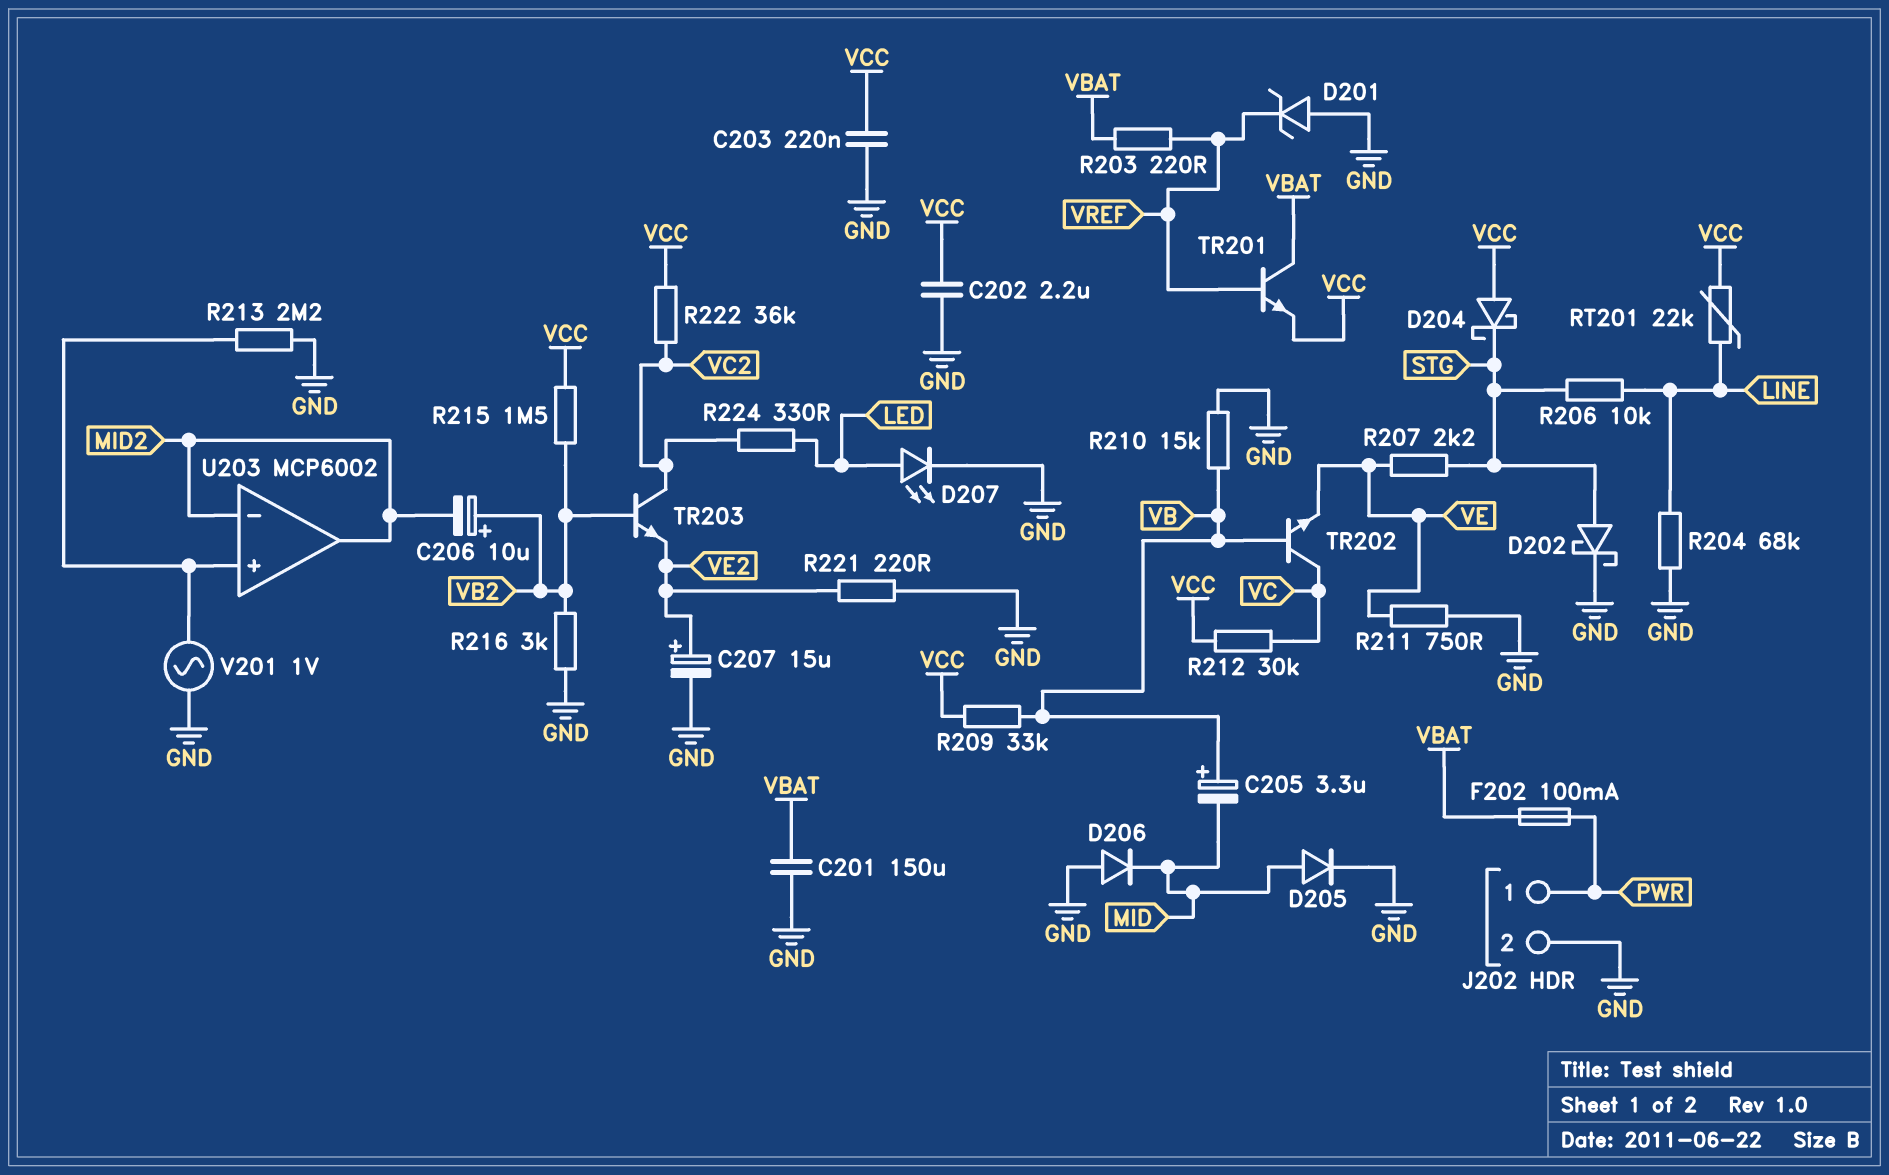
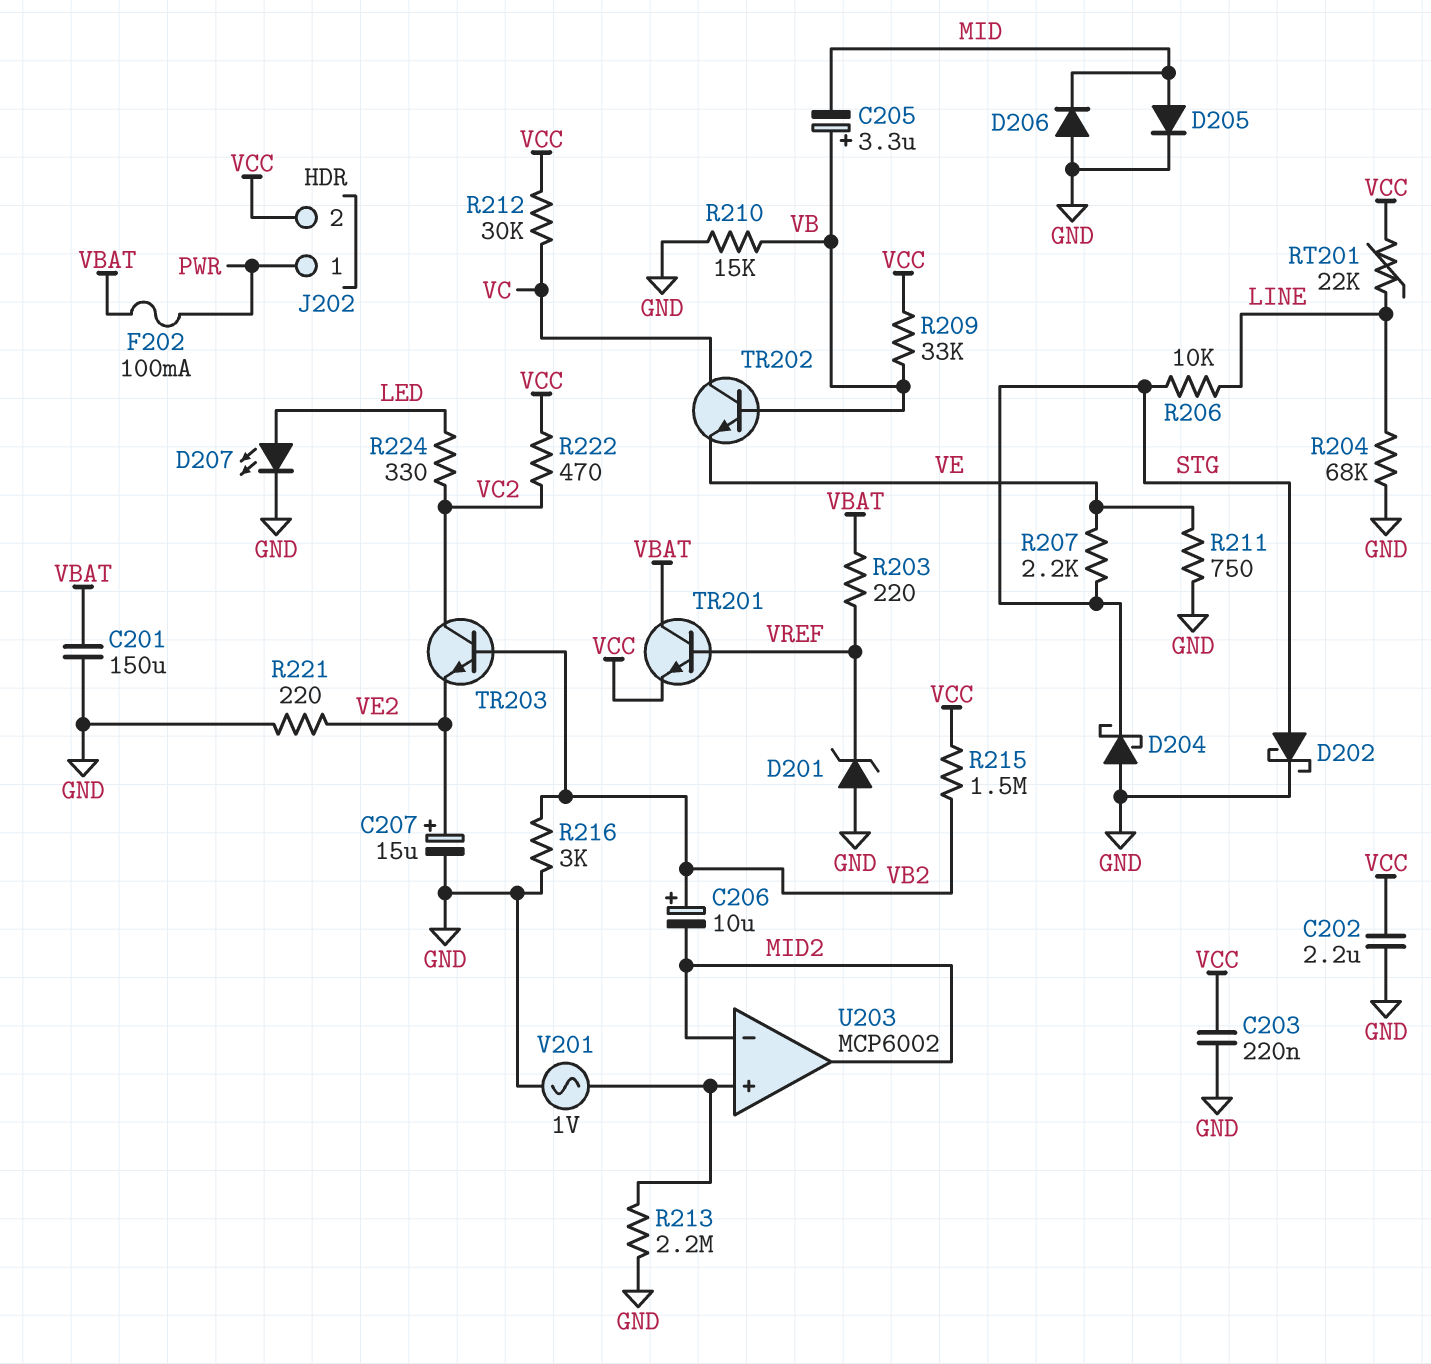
D204: schottky (A VCC, K STG) -> schottky (A GND, K STG)
J202 pin 2: GND -> VCC
R222: 36k (VC2, VCC) -> 470 (VC2, VCC)

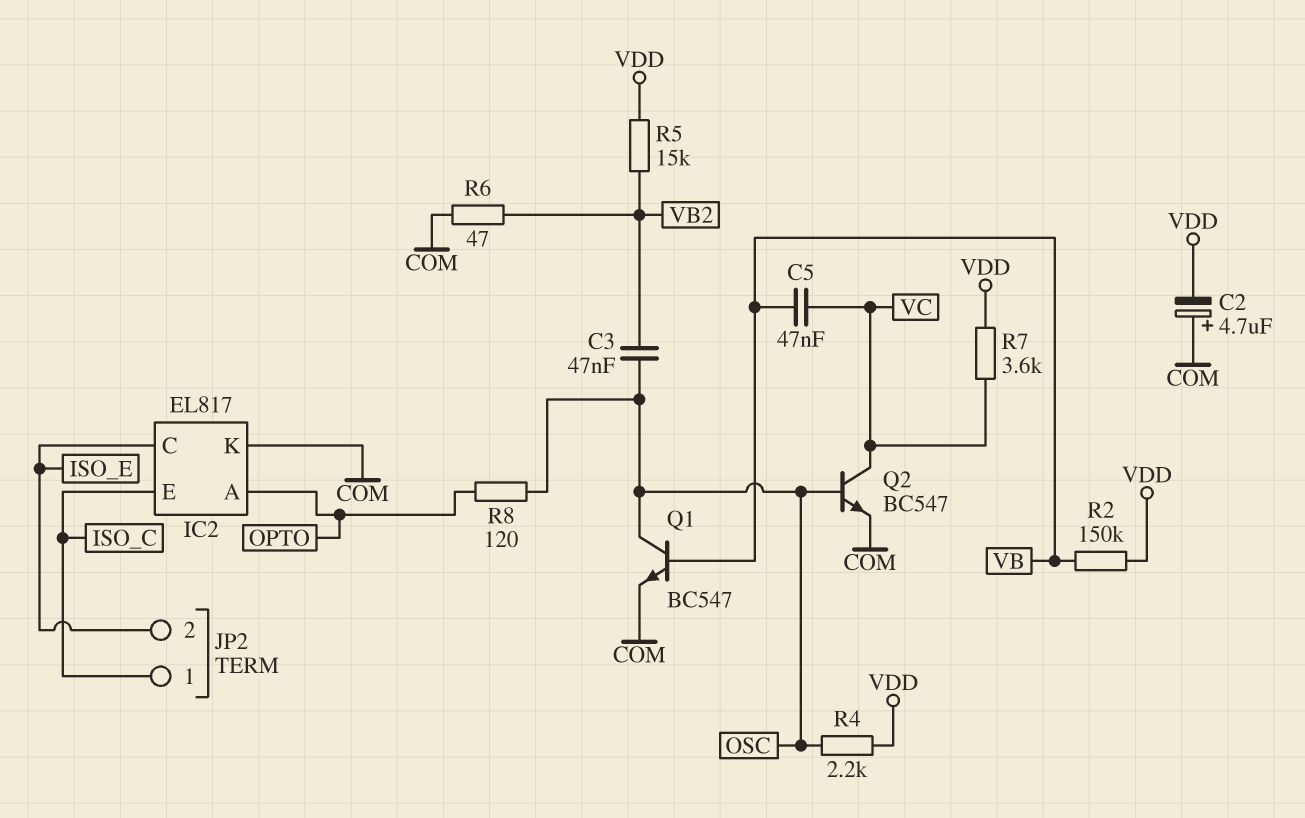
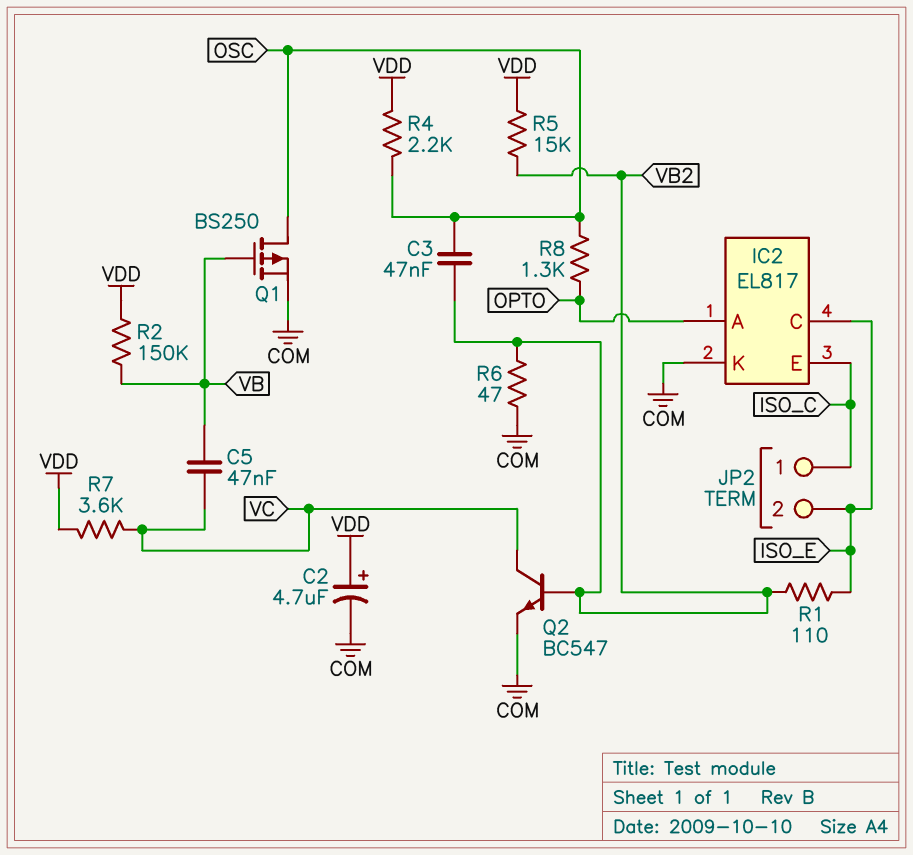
C2: 4.7uF (plus COM, minus VDD) -> 4.7uF (plus VDD, minus COM)
Q1: NPN BC547 (B VB, C OSC, E COM) -> PMOS BS250 (G VB, D OSC, S COM)
Q2: NPN BC547 (B OSC, C VC, E COM) -> NPN BC547 (B VB2, C VC, E COM)
R1: none -> 110 (ISO_E, VB2)
R8: 120 (OPTO, OSC) -> 1.3k (OPTO, OSC)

------

- [WHAT NEEDS TO BE DONE]: Return the listing verbatim; pictures are not part of the copy.

- [ANSWER AREA]:
D204: schottky (A VCC, K STG) -> schottky (A GND, K STG)
J202 pin 2: GND -> VCC
R222: 36k (VC2, VCC) -> 470 (VC2, VCC)

C2: 4.7uF (plus COM, minus VDD) -> 4.7uF (plus VDD, minus COM)
Q1: NPN BC547 (B VB, C OSC, E COM) -> PMOS BS250 (G VB, D OSC, S COM)
Q2: NPN BC547 (B OSC, C VC, E COM) -> NPN BC547 (B VB2, C VC, E COM)
R1: none -> 110 (ISO_E, VB2)
R8: 120 (OPTO, OSC) -> 1.3k (OPTO, OSC)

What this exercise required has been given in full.